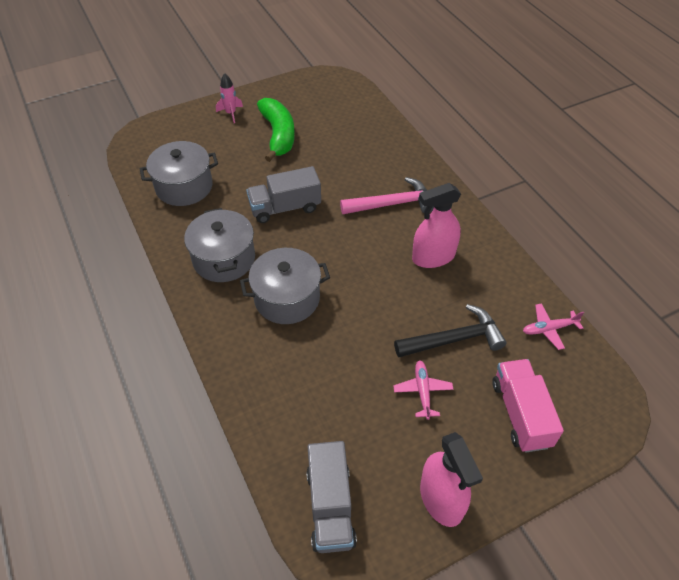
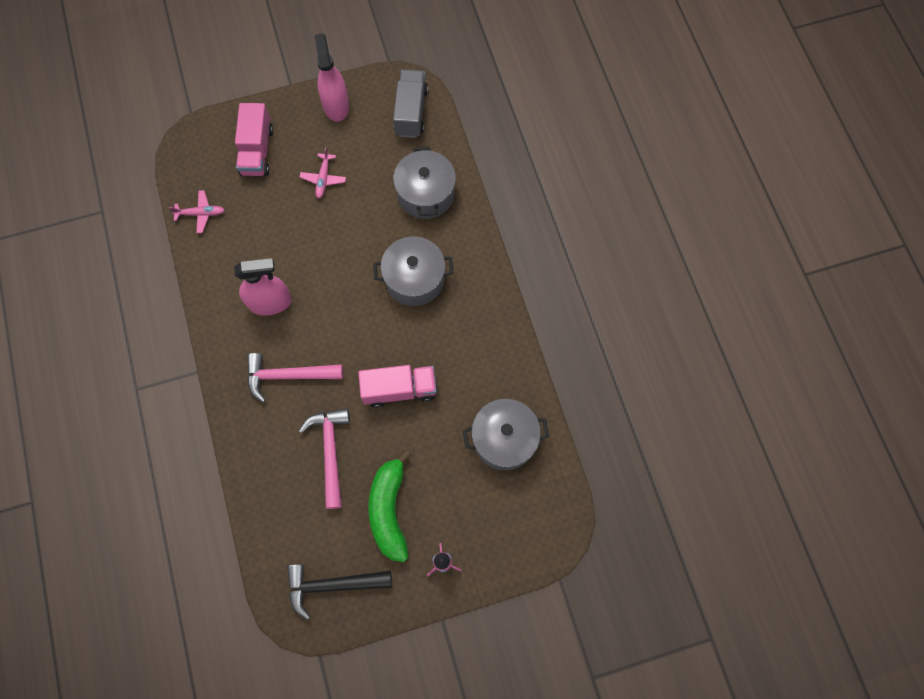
camera: 170 degrees left, 20 degrees up
(224, 259) = (467, 333): grey pot -> grey pot (425, 194)
(285, 208) = (399, 389): grey truck -> pink truck
(337, 161) = (330, 451): none -> pink hammer
(454, 339) = (283, 217): black hammer -> black hammer (332, 585)

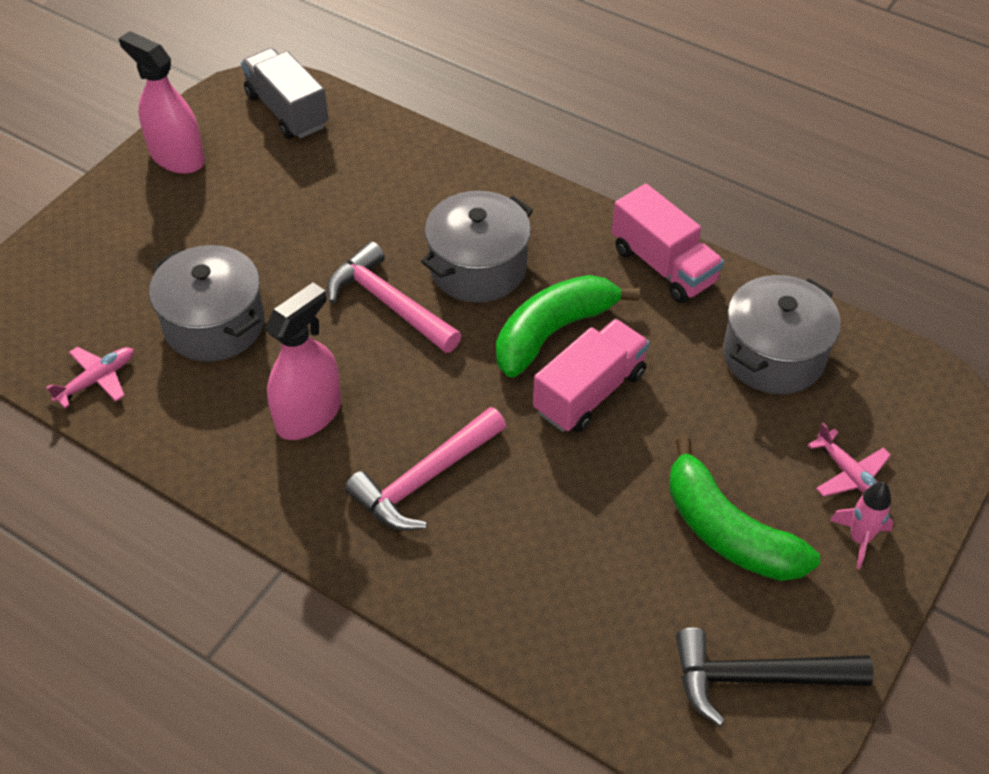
camera: 40 degrees left, 20 degrees down
(257, 151) = (112, 263): pink truck -> pink truck (663, 265)
(323, 178) = (241, 238): pink plane -> pink plane (850, 475)
(330, 451) = (578, 524): pink hammer -> pink hammer (388, 303)
(332, 585) = (756, 678): black hammer -> black hammer turned 45 degrees clockwise
(414, 343) = (553, 332): none -> green banana
(425, 194) = (396, 177): grey pot -> grey pot (214, 324)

▸ TASK
In the material above, which lines fall between the one holding "(224, 259) = (467, 333): grey" and the one holding "(257, 151) = (112, 263): pink", inclusive? Print exactly those, with the pictures left out.

▸ EXERCISE OUTPUT
(224, 259) = (467, 333): grey pot -> grey pot (425, 194)
(285, 208) = (399, 389): grey truck -> pink truck
(337, 161) = (330, 451): none -> pink hammer
(454, 339) = (283, 217): black hammer -> black hammer (332, 585)

camera: 40 degrees left, 20 degrees down
(257, 151) = (112, 263): pink truck -> pink truck (663, 265)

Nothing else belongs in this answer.